=== Begin Enclosure ===
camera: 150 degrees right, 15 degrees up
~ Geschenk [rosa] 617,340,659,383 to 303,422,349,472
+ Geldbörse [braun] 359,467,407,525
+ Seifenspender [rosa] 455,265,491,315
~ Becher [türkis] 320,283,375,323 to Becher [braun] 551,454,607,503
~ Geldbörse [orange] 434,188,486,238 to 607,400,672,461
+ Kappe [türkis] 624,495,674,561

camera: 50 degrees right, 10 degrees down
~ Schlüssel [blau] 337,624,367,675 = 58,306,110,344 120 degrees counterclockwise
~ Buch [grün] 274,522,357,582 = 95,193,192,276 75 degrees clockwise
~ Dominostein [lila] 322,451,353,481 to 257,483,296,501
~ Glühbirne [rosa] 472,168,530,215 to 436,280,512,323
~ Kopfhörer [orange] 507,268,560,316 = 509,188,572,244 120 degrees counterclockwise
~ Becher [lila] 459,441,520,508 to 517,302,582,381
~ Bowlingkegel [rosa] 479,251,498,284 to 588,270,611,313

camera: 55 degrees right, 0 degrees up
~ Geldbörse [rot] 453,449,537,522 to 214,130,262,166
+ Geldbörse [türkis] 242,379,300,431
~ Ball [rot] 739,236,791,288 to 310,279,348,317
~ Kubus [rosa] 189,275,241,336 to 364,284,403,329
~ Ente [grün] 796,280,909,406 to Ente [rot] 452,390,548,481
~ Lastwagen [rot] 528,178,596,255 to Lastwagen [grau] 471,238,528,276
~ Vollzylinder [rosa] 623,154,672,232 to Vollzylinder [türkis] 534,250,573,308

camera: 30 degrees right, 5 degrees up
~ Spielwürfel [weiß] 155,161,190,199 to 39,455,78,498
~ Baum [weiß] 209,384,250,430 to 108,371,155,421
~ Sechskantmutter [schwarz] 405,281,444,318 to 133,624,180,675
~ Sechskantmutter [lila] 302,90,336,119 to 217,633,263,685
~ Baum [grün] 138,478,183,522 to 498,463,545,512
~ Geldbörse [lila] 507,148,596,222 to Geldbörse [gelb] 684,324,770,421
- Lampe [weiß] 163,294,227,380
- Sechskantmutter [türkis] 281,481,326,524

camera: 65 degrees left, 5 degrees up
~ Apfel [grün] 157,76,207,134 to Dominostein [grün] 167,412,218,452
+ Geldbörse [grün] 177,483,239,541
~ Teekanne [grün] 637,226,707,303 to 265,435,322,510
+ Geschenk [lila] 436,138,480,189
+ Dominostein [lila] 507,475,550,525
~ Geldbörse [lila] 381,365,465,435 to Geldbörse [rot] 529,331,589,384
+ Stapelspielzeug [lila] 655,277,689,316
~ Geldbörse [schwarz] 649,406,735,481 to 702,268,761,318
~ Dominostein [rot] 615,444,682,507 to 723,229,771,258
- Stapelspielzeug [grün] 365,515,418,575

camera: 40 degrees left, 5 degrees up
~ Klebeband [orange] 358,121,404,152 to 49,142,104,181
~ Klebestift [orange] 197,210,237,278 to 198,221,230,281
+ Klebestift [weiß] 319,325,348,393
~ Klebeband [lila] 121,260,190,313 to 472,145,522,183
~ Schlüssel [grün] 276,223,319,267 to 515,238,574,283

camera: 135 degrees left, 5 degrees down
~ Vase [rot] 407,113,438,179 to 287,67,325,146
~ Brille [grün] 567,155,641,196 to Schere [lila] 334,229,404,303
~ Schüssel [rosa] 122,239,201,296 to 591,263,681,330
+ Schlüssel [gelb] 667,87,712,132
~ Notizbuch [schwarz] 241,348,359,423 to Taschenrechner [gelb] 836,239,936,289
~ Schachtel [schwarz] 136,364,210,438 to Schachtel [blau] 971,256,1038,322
=== End Enclosure ===
◆ **PROBLEM TO SOLVE**
Retype every record above exactly.

◆ **TASK ANSWER**
camera: 150 degrees right, 15 degrees up
~ Geschenk [rosa] 617,340,659,383 to 303,422,349,472
+ Geldbörse [braun] 359,467,407,525
+ Seifenspender [rosa] 455,265,491,315
~ Becher [türkis] 320,283,375,323 to Becher [braun] 551,454,607,503
~ Geldbörse [orange] 434,188,486,238 to 607,400,672,461
+ Kappe [türkis] 624,495,674,561

camera: 50 degrees right, 10 degrees down
~ Schlüssel [blau] 337,624,367,675 = 58,306,110,344 120 degrees counterclockwise
~ Buch [grün] 274,522,357,582 = 95,193,192,276 75 degrees clockwise
~ Dominostein [lila] 322,451,353,481 to 257,483,296,501
~ Glühbirne [rosa] 472,168,530,215 to 436,280,512,323
~ Kopfhörer [orange] 507,268,560,316 = 509,188,572,244 120 degrees counterclockwise
~ Becher [lila] 459,441,520,508 to 517,302,582,381
~ Bowlingkegel [rosa] 479,251,498,284 to 588,270,611,313

camera: 55 degrees right, 0 degrees up
~ Geldbörse [rot] 453,449,537,522 to 214,130,262,166
+ Geldbörse [türkis] 242,379,300,431
~ Ball [rot] 739,236,791,288 to 310,279,348,317
~ Kubus [rosa] 189,275,241,336 to 364,284,403,329
~ Ente [grün] 796,280,909,406 to Ente [rot] 452,390,548,481
~ Lastwagen [rot] 528,178,596,255 to Lastwagen [grau] 471,238,528,276
~ Vollzylinder [rosa] 623,154,672,232 to Vollzylinder [türkis] 534,250,573,308

camera: 30 degrees right, 5 degrees up
~ Spielwürfel [weiß] 155,161,190,199 to 39,455,78,498
~ Baum [weiß] 209,384,250,430 to 108,371,155,421
~ Sechskantmutter [schwarz] 405,281,444,318 to 133,624,180,675
~ Sechskantmutter [lila] 302,90,336,119 to 217,633,263,685
~ Baum [grün] 138,478,183,522 to 498,463,545,512
~ Geldbörse [lila] 507,148,596,222 to Geldbörse [gelb] 684,324,770,421
- Lampe [weiß] 163,294,227,380
- Sechskantmutter [türkis] 281,481,326,524

camera: 65 degrees left, 5 degrees up
~ Apfel [grün] 157,76,207,134 to Dominostein [grün] 167,412,218,452
+ Geldbörse [grün] 177,483,239,541
~ Teekanne [grün] 637,226,707,303 to 265,435,322,510
+ Geschenk [lila] 436,138,480,189
+ Dominostein [lila] 507,475,550,525
~ Geldbörse [lila] 381,365,465,435 to Geldbörse [rot] 529,331,589,384
+ Stapelspielzeug [lila] 655,277,689,316
~ Geldbörse [schwarz] 649,406,735,481 to 702,268,761,318
~ Dominostein [rot] 615,444,682,507 to 723,229,771,258
- Stapelspielzeug [grün] 365,515,418,575

camera: 40 degrees left, 5 degrees up
~ Klebeband [orange] 358,121,404,152 to 49,142,104,181
~ Klebestift [orange] 197,210,237,278 to 198,221,230,281
+ Klebestift [weiß] 319,325,348,393
~ Klebeband [lila] 121,260,190,313 to 472,145,522,183
~ Schlüssel [grün] 276,223,319,267 to 515,238,574,283

camera: 135 degrees left, 5 degrees down
~ Vase [rot] 407,113,438,179 to 287,67,325,146
~ Brille [grün] 567,155,641,196 to Schere [lila] 334,229,404,303
~ Schüssel [rosa] 122,239,201,296 to 591,263,681,330
+ Schlüssel [gelb] 667,87,712,132
~ Notizbuch [schwarz] 241,348,359,423 to Taschenrechner [gelb] 836,239,936,289
~ Schachtel [schwarz] 136,364,210,438 to Schachtel [blau] 971,256,1038,322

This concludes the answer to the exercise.